- _WHAT THE TASK ASKS_: Please give back, word for word, each line from the start of the entries through the one in which "(435, 282) = (280, 290): turquoise" is found.
----- SUPPLIED RECORDS -----
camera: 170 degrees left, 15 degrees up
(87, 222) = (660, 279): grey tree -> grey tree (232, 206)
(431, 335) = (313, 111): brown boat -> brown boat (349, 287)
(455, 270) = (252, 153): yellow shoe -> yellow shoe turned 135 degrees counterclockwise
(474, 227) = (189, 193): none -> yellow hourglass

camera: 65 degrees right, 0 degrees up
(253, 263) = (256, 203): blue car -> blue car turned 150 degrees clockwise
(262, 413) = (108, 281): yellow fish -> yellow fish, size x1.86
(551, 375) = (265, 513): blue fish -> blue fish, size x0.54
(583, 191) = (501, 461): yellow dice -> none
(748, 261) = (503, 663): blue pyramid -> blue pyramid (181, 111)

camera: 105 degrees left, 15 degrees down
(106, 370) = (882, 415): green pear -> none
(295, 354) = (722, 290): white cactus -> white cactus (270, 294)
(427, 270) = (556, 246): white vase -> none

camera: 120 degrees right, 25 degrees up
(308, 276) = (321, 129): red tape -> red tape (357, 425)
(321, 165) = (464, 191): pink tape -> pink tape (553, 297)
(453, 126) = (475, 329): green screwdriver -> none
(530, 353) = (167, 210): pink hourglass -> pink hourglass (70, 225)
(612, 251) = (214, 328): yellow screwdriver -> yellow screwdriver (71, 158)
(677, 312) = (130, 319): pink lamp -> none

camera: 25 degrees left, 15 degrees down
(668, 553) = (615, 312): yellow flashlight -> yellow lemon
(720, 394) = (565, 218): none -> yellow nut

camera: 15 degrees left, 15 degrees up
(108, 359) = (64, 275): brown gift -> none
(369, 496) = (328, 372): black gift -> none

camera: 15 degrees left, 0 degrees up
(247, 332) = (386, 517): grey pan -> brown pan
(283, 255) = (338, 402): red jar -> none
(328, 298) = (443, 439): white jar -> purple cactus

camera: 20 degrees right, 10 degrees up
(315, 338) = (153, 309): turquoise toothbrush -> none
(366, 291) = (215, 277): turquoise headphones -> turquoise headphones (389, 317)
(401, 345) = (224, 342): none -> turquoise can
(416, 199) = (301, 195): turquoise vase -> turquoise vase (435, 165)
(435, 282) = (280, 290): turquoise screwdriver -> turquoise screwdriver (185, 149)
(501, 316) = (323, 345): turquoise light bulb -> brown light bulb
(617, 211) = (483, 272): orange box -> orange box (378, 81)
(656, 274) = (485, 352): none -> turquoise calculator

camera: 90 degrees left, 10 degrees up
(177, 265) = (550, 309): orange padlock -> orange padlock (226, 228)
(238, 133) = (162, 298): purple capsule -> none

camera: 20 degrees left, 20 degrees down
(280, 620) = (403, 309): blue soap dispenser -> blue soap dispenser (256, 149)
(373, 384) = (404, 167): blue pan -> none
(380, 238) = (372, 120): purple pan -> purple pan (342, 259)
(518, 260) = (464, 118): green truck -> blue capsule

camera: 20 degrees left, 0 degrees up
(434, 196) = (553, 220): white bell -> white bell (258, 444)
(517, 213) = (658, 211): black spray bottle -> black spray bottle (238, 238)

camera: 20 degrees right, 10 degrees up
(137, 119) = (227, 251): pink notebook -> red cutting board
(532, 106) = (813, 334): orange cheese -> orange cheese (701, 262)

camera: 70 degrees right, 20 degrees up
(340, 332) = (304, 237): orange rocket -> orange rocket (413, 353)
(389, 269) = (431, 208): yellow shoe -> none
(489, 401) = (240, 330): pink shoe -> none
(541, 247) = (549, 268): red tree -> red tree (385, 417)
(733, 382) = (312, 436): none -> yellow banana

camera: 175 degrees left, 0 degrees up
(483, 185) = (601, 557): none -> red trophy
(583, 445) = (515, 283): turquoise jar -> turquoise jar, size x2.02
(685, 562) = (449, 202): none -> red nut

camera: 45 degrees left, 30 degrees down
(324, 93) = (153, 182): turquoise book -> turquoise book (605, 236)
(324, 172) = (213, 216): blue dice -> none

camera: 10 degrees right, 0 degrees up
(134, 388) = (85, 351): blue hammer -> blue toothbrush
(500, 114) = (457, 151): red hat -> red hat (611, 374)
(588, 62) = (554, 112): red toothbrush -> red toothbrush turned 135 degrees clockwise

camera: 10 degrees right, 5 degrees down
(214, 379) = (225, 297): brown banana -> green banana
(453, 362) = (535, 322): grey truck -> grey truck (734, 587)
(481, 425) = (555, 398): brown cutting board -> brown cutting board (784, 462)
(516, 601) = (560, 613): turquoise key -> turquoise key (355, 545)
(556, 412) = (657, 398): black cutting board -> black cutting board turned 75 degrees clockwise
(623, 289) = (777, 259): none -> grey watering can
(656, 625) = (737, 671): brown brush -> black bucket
-----
- _RESULT OF THE TASK_:
camera: 170 degrees left, 15 degrees up
(87, 222) = (660, 279): grey tree -> grey tree (232, 206)
(431, 335) = (313, 111): brown boat -> brown boat (349, 287)
(455, 270) = (252, 153): yellow shoe -> yellow shoe turned 135 degrees counterclockwise
(474, 227) = (189, 193): none -> yellow hourglass

camera: 65 degrees right, 0 degrees up
(253, 263) = (256, 203): blue car -> blue car turned 150 degrees clockwise
(262, 413) = (108, 281): yellow fish -> yellow fish, size x1.86
(551, 375) = (265, 513): blue fish -> blue fish, size x0.54
(583, 191) = (501, 461): yellow dice -> none
(748, 261) = (503, 663): blue pyramid -> blue pyramid (181, 111)

camera: 105 degrees left, 15 degrees down
(106, 370) = (882, 415): green pear -> none
(295, 354) = (722, 290): white cactus -> white cactus (270, 294)
(427, 270) = (556, 246): white vase -> none

camera: 120 degrees right, 25 degrees up
(308, 276) = (321, 129): red tape -> red tape (357, 425)
(321, 165) = (464, 191): pink tape -> pink tape (553, 297)
(453, 126) = (475, 329): green screwdriver -> none
(530, 353) = (167, 210): pink hourglass -> pink hourglass (70, 225)
(612, 251) = (214, 328): yellow screwdriver -> yellow screwdriver (71, 158)
(677, 312) = (130, 319): pink lamp -> none

camera: 25 degrees left, 15 degrees down
(668, 553) = (615, 312): yellow flashlight -> yellow lemon
(720, 394) = (565, 218): none -> yellow nut

camera: 15 degrees left, 15 degrees up
(108, 359) = (64, 275): brown gift -> none
(369, 496) = (328, 372): black gift -> none

camera: 15 degrees left, 0 degrees up
(247, 332) = (386, 517): grey pan -> brown pan
(283, 255) = (338, 402): red jar -> none
(328, 298) = (443, 439): white jar -> purple cactus

camera: 20 degrees right, 10 degrees up
(315, 338) = (153, 309): turquoise toothbrush -> none
(366, 291) = (215, 277): turquoise headphones -> turquoise headphones (389, 317)
(401, 345) = (224, 342): none -> turquoise can
(416, 199) = (301, 195): turquoise vase -> turquoise vase (435, 165)
(435, 282) = (280, 290): turquoise screwdriver -> turquoise screwdriver (185, 149)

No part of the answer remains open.